=== MATERIAL SHOWN ===
-*-

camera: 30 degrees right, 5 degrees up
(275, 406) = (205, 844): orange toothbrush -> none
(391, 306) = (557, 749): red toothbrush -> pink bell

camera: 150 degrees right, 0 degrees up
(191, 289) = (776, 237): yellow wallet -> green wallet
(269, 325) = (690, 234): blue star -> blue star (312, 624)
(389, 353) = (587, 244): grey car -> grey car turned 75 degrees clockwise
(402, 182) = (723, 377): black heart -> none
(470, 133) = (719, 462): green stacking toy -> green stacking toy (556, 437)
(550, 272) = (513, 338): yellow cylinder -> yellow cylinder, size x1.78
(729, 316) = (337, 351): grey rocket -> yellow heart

-*-

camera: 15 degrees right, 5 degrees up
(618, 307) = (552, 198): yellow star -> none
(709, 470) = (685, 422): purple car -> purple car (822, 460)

-*-

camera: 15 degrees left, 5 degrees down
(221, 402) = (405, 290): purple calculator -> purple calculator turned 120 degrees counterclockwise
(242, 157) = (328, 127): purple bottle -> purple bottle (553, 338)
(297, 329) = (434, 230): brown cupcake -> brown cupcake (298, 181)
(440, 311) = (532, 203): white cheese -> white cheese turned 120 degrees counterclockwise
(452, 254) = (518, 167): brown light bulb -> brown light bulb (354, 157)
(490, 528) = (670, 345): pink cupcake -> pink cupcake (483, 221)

-*-

=== PROBLEM DETAILS ===
Reproduce, character for character, only the lines of the preceding data that start at the line with "camera: 30 degrees right, 5 degrees up" and end at the line with "(729, 316) = (337, 351): grey", both included.

=== RESPONSE TO THE TASK ===
camera: 30 degrees right, 5 degrees up
(275, 406) = (205, 844): orange toothbrush -> none
(391, 306) = (557, 749): red toothbrush -> pink bell

camera: 150 degrees right, 0 degrees up
(191, 289) = (776, 237): yellow wallet -> green wallet
(269, 325) = (690, 234): blue star -> blue star (312, 624)
(389, 353) = (587, 244): grey car -> grey car turned 75 degrees clockwise
(402, 182) = (723, 377): black heart -> none
(470, 133) = (719, 462): green stacking toy -> green stacking toy (556, 437)
(550, 272) = (513, 338): yellow cylinder -> yellow cylinder, size x1.78
(729, 316) = (337, 351): grey rocket -> yellow heart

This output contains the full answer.